[Items listed in a dataset]
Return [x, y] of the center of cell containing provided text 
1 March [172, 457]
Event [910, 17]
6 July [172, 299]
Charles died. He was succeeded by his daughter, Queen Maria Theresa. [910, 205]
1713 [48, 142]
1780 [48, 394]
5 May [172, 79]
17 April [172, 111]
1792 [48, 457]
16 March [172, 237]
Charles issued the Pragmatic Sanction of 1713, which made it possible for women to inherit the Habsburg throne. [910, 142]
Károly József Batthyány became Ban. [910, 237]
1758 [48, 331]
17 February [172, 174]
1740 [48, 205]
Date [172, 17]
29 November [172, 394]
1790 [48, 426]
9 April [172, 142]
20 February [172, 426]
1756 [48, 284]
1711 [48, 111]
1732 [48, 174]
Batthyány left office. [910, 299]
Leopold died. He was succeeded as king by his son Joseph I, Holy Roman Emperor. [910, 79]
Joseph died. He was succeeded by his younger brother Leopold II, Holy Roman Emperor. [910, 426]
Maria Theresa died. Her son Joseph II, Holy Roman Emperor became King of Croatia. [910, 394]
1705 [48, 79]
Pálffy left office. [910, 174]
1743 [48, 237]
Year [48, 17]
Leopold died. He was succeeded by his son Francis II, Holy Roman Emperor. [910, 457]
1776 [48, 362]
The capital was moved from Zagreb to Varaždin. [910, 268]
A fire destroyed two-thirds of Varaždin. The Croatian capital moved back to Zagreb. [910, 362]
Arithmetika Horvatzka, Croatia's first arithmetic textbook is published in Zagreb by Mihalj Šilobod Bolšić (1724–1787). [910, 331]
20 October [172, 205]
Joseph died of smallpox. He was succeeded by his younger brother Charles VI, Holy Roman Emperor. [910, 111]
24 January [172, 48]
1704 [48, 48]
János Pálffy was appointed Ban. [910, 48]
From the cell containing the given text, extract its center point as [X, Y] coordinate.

- TASK DESCRIPTION -
Please report every line of the listing above that contains the word "Charles", copying each such line in full.

- OUTPUT FOR THIS TASK -
Charles died. He was succeeded by his daughter, Queen Maria Theresa. [910, 205]
Charles issued the Pragmatic Sanction of 1713, which made it possible for women to inherit the Habsburg throne. [910, 142]
Joseph died of smallpox. He was succeeded by his younger brother Charles VI, Holy Roman Emperor. [910, 111]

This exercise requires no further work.